● **What you need to do**
Reproduce the lines below from the one that contains "(334, 256) = (606, 413): green rocket -> none" through the end, inclusive, and add nothing.

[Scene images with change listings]
==========

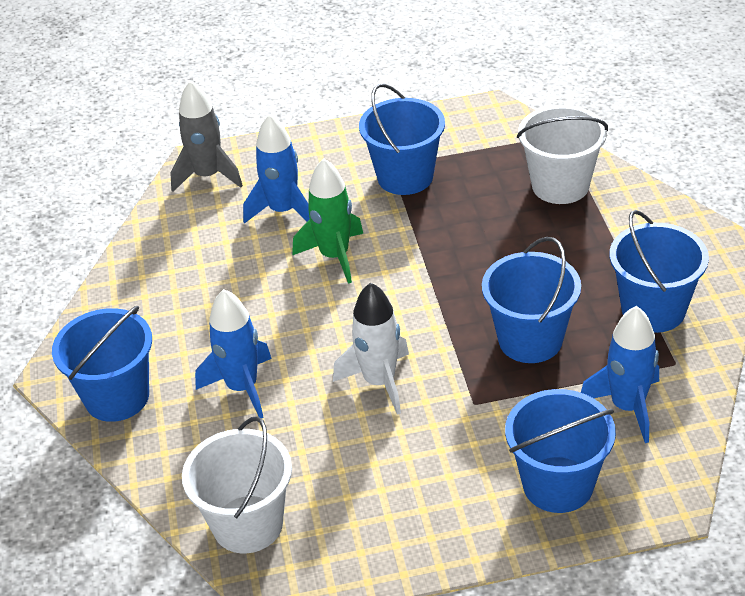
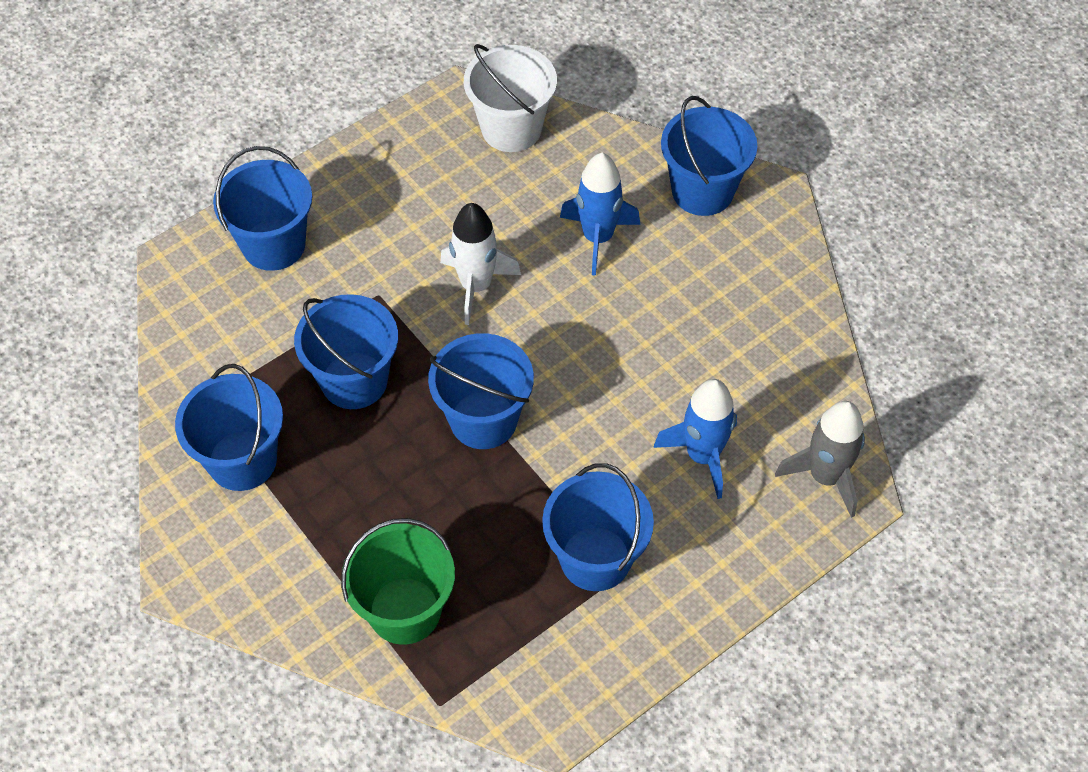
camera: 150 degrees right, 15 degrees up
(334, 256) = (606, 413): green rocket -> none
(435, 280) = (483, 419): none -> blue bucket
(560, 185) = (404, 610): white bucket -> green bucket
(627, 407) = (236, 339): blue rocket -> none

==========

● **Solution for this exercise**
(334, 256) = (606, 413): green rocket -> none
(435, 280) = (483, 419): none -> blue bucket
(560, 185) = (404, 610): white bucket -> green bucket
(627, 407) = (236, 339): blue rocket -> none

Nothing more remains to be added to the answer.